** Records for this exercise follows **

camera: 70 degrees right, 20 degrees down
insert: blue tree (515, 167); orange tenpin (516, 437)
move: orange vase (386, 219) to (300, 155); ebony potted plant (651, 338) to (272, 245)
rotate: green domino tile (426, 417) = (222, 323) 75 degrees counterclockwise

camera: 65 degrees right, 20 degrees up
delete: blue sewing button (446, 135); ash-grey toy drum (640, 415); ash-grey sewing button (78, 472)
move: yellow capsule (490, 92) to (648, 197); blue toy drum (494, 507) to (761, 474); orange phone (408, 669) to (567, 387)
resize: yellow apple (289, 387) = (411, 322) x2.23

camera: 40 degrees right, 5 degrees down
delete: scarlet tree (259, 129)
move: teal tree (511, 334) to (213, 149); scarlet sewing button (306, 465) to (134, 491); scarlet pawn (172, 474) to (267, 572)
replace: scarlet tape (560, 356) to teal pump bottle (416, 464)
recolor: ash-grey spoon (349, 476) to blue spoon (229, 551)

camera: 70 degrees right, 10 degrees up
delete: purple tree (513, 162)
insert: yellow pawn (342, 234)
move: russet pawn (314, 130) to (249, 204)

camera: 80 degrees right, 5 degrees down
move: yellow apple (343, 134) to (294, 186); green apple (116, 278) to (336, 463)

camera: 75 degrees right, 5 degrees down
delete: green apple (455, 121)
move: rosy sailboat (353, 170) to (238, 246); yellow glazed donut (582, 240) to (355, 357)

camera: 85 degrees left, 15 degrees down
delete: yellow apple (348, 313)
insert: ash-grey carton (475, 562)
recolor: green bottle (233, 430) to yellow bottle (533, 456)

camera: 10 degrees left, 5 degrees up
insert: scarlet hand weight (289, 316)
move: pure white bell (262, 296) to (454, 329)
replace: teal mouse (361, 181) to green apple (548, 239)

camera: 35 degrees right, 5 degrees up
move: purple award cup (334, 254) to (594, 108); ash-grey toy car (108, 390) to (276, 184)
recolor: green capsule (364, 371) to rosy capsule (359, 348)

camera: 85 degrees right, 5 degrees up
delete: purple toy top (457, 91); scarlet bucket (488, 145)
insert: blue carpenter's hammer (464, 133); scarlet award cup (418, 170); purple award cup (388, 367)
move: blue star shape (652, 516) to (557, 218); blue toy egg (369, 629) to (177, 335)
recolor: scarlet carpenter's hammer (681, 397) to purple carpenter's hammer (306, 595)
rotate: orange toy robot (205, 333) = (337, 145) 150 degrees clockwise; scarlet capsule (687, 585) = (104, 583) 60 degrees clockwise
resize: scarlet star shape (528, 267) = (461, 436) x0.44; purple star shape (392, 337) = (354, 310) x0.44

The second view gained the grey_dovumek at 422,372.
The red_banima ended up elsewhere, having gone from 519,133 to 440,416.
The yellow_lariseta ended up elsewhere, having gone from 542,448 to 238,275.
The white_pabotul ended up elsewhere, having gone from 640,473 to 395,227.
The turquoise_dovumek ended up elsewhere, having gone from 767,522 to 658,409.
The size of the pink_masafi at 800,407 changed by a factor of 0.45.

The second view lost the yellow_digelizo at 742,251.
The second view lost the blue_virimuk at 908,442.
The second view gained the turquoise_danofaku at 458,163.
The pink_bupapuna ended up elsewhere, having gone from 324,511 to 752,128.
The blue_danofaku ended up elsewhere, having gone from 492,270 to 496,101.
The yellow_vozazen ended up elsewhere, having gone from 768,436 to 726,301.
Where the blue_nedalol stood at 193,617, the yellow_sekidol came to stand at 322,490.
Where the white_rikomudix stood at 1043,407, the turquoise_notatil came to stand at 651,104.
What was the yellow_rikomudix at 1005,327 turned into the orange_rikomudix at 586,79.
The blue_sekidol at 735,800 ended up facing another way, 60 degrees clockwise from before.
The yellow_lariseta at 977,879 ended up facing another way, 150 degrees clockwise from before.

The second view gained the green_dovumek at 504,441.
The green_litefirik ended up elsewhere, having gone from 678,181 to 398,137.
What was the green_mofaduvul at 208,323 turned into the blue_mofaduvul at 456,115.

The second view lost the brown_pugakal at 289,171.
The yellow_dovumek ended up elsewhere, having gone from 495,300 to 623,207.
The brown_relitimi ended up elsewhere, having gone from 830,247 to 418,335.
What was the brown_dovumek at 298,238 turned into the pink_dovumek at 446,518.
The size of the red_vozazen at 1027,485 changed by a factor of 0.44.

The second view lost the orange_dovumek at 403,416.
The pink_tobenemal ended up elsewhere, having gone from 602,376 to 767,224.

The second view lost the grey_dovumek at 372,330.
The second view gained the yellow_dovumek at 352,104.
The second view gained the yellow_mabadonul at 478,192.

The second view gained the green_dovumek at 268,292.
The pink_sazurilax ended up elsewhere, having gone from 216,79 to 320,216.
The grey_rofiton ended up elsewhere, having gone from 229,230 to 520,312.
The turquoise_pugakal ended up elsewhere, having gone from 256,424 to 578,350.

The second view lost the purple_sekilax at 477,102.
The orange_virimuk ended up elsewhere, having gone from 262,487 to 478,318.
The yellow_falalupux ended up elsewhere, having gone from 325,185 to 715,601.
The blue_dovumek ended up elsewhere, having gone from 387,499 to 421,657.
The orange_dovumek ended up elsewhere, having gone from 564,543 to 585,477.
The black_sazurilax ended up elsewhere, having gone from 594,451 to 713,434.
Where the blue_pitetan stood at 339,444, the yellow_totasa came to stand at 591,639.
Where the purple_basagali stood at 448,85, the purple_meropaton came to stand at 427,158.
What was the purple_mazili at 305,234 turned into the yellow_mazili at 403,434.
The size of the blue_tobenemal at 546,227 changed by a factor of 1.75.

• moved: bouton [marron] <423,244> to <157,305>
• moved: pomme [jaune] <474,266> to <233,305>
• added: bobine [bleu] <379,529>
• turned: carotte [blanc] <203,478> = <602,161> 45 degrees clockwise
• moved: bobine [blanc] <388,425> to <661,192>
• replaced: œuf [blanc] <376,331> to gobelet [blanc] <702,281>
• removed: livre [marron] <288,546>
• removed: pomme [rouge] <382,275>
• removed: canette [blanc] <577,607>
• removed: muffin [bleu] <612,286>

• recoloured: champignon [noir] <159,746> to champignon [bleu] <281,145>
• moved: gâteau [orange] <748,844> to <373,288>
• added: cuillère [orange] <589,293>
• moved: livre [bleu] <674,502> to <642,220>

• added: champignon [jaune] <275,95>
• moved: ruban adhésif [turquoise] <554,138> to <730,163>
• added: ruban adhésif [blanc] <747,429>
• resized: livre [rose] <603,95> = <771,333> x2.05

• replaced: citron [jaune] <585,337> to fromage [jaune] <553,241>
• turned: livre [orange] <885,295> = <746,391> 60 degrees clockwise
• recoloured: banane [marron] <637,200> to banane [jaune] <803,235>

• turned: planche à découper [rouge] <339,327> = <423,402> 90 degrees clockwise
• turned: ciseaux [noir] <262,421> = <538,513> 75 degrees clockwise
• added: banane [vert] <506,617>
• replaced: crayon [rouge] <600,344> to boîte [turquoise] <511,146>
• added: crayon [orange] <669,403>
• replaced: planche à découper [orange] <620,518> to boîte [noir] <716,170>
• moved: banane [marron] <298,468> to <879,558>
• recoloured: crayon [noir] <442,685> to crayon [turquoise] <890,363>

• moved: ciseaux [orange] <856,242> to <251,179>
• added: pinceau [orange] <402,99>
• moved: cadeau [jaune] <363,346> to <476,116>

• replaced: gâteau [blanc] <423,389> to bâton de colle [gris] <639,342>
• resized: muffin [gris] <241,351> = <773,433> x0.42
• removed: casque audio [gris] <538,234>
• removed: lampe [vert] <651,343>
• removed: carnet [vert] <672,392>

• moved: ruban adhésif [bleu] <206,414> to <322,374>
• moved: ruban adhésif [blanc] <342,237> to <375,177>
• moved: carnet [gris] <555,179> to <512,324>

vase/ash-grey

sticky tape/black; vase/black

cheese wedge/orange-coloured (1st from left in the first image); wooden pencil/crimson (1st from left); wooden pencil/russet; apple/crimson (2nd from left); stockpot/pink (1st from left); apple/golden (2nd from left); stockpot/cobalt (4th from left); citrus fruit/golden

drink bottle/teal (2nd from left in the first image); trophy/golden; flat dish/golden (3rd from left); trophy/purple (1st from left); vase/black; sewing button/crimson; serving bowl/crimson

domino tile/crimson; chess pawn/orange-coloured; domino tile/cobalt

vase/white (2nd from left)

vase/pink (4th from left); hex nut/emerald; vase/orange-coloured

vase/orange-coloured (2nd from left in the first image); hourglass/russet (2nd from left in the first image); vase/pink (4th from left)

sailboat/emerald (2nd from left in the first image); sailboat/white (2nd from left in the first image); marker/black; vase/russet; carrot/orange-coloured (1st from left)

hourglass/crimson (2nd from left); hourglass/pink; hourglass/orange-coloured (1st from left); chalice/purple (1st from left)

** End of Records for this exercise **

All that is needed is the exact run of lines above from the line containing "pomme [rouge] <382,275>" through the line containing "canette [blanc] <577,607>", both of them included.

**Response**
• removed: pomme [rouge] <382,275>
• removed: canette [blanc] <577,607>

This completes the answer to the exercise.